→ WORK TASK:
Each and every line of the data must appear exactly as given.

##############################

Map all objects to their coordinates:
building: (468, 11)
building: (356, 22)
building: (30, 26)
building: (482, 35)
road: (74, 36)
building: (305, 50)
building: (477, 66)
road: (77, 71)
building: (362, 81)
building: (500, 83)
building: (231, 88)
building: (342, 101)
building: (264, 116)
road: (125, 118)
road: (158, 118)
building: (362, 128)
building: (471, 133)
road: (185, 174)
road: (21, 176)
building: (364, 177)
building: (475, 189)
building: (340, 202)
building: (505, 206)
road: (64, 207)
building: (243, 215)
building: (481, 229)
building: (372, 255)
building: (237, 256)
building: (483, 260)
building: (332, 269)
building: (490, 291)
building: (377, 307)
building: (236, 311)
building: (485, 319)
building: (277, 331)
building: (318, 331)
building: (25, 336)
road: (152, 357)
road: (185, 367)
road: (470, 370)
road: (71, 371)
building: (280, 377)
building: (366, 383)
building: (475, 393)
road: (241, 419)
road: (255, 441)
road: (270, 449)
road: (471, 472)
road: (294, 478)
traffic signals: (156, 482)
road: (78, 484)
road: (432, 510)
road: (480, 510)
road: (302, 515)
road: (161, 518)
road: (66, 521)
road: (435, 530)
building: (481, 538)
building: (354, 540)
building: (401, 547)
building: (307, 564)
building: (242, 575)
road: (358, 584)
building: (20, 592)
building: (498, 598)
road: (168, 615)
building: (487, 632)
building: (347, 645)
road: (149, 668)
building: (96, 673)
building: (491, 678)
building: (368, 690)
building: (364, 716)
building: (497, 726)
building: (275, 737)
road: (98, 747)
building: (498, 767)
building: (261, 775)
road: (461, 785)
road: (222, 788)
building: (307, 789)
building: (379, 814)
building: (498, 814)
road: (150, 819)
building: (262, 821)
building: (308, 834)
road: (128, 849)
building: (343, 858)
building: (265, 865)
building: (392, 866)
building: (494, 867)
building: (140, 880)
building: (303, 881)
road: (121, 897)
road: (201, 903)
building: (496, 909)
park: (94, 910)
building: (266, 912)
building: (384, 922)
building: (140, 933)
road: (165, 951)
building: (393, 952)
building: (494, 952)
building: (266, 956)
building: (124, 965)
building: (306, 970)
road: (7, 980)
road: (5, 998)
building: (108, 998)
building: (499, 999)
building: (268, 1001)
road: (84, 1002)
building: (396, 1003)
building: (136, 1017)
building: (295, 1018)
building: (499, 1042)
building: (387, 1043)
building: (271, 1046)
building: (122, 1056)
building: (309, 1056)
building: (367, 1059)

##############################

→ ANSWER TO THE EXERCISE:
Map all objects to their coordinates:
building: (468, 11)
building: (356, 22)
building: (30, 26)
building: (482, 35)
road: (74, 36)
building: (305, 50)
building: (477, 66)
road: (77, 71)
building: (362, 81)
building: (500, 83)
building: (231, 88)
building: (342, 101)
building: (264, 116)
road: (125, 118)
road: (158, 118)
building: (362, 128)
building: (471, 133)
road: (185, 174)
road: (21, 176)
building: (364, 177)
building: (475, 189)
building: (340, 202)
building: (505, 206)
road: (64, 207)
building: (243, 215)
building: (481, 229)
building: (372, 255)
building: (237, 256)
building: (483, 260)
building: (332, 269)
building: (490, 291)
building: (377, 307)
building: (236, 311)
building: (485, 319)
building: (277, 331)
building: (318, 331)
building: (25, 336)
road: (152, 357)
road: (185, 367)
road: (470, 370)
road: (71, 371)
building: (280, 377)
building: (366, 383)
building: (475, 393)
road: (241, 419)
road: (255, 441)
road: (270, 449)
road: (471, 472)
road: (294, 478)
traffic signals: (156, 482)
road: (78, 484)
road: (432, 510)
road: (480, 510)
road: (302, 515)
road: (161, 518)
road: (66, 521)
road: (435, 530)
building: (481, 538)
building: (354, 540)
building: (401, 547)
building: (307, 564)
building: (242, 575)
road: (358, 584)
building: (20, 592)
building: (498, 598)
road: (168, 615)
building: (487, 632)
building: (347, 645)
road: (149, 668)
building: (96, 673)
building: (491, 678)
building: (368, 690)
building: (364, 716)
building: (497, 726)
building: (275, 737)
road: (98, 747)
building: (498, 767)
building: (261, 775)
road: (461, 785)
road: (222, 788)
building: (307, 789)
building: (379, 814)
building: (498, 814)
road: (150, 819)
building: (262, 821)
building: (308, 834)
road: (128, 849)
building: (343, 858)
building: (265, 865)
building: (392, 866)
building: (494, 867)
building: (140, 880)
building: (303, 881)
road: (121, 897)
road: (201, 903)
building: (496, 909)
park: (94, 910)
building: (266, 912)
building: (384, 922)
building: (140, 933)
road: (165, 951)
building: (393, 952)
building: (494, 952)
building: (266, 956)
building: (124, 965)
building: (306, 970)
road: (7, 980)
road: (5, 998)
building: (108, 998)
building: (499, 999)
building: (268, 1001)
road: (84, 1002)
building: (396, 1003)
building: (136, 1017)
building: (295, 1018)
building: (499, 1042)
building: (387, 1043)
building: (271, 1046)
building: (122, 1056)
building: (309, 1056)
building: (367, 1059)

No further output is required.